* Exercise objective
Each entry that follows is to be copied exactly, minus any pictures.

Start of Block

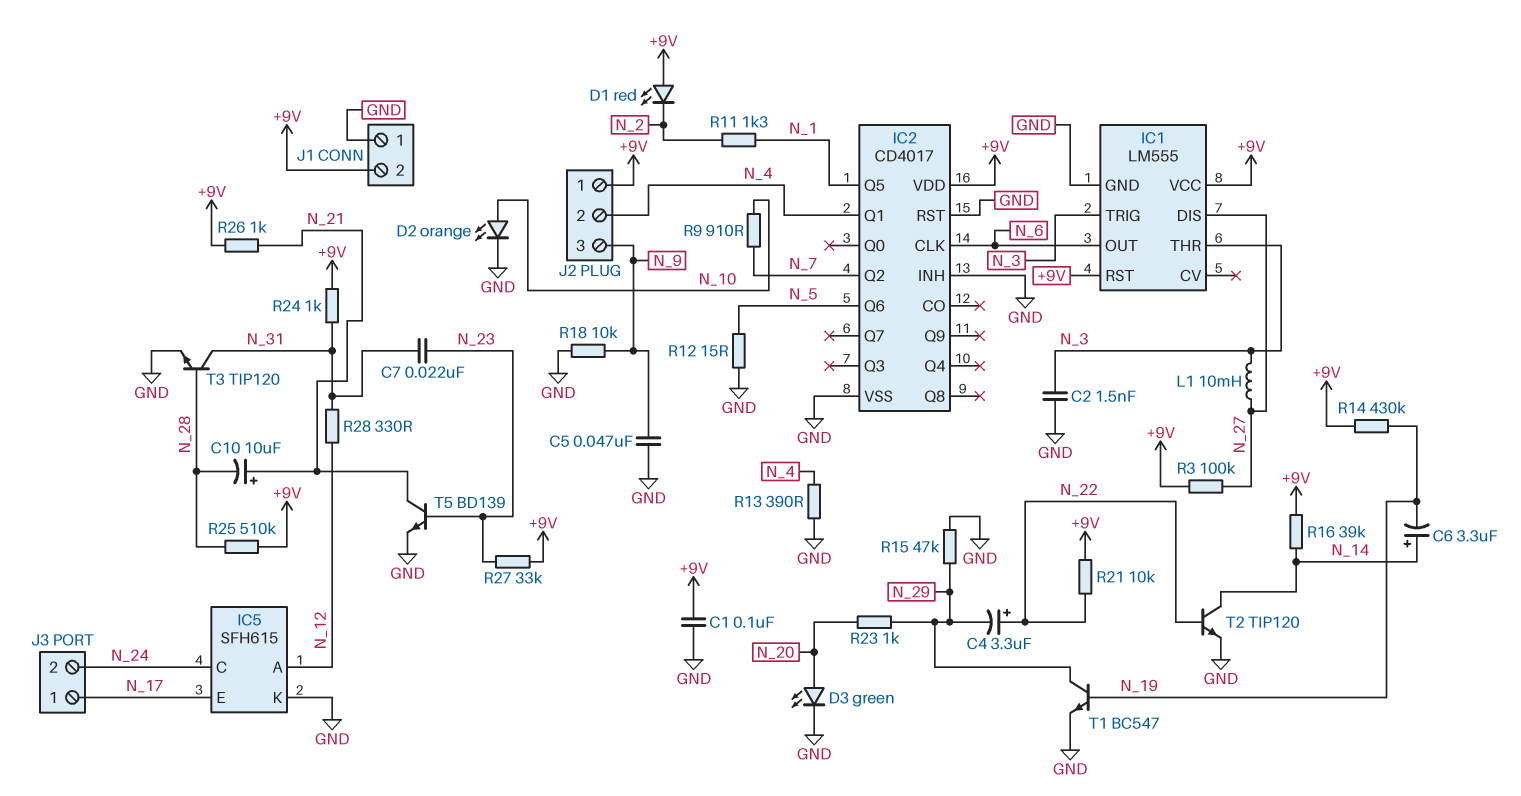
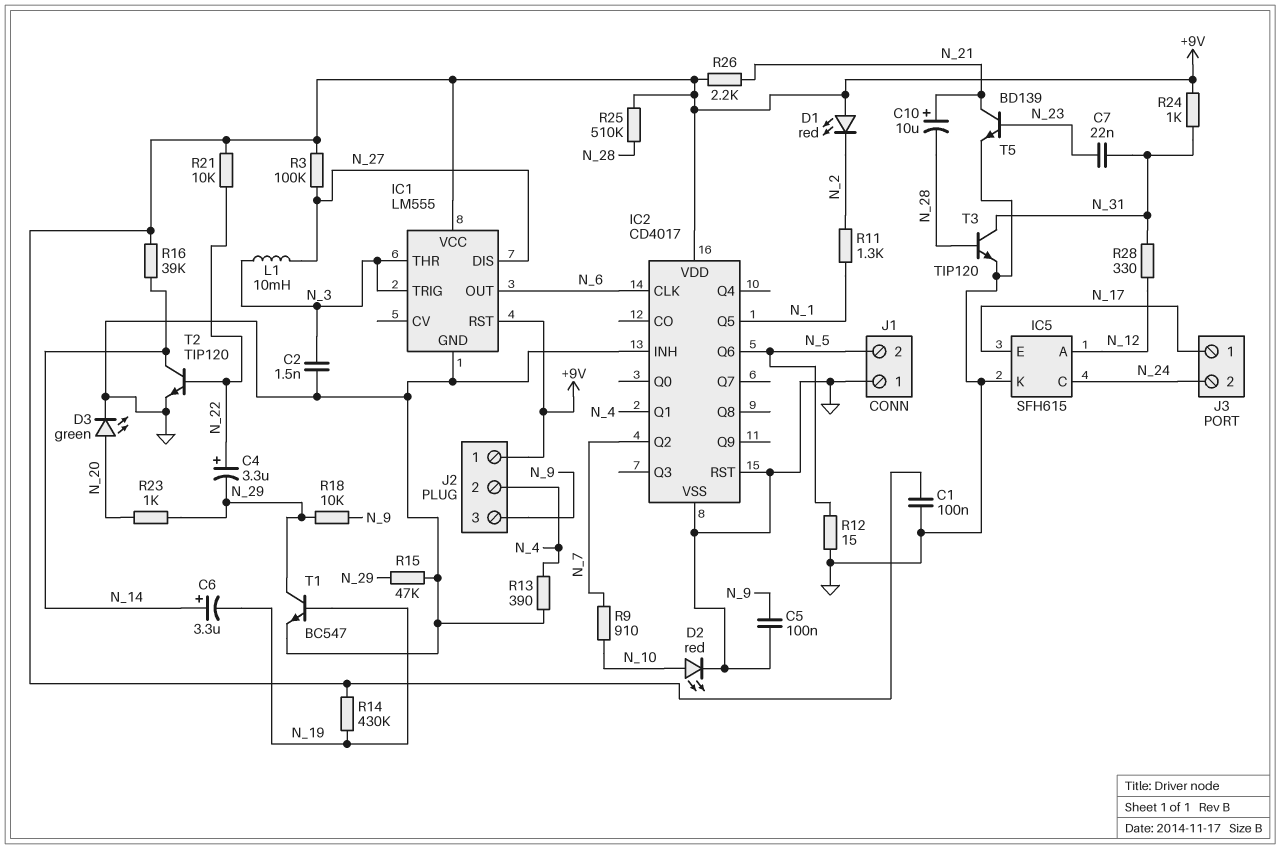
C5: 47nF (GND, N_9) -> 100nF (GND, N_9)
D2: LED orange (A N_10, K GND) -> LED red (A N_10, K GND)
J1 pin 2: +9V -> N_5
R18: 10k (GND, N_9) -> 10k (N_9, N_29)
R26: 1k (+9V, N_21) -> 2.2k (+9V, N_21)
R27: 33k (+9V, N_23) -> none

End of Block

* Written response
C5: 47nF (GND, N_9) -> 100nF (GND, N_9)
D2: LED orange (A N_10, K GND) -> LED red (A N_10, K GND)
J1 pin 2: +9V -> N_5
R18: 10k (GND, N_9) -> 10k (N_9, N_29)
R26: 1k (+9V, N_21) -> 2.2k (+9V, N_21)
R27: 33k (+9V, N_23) -> none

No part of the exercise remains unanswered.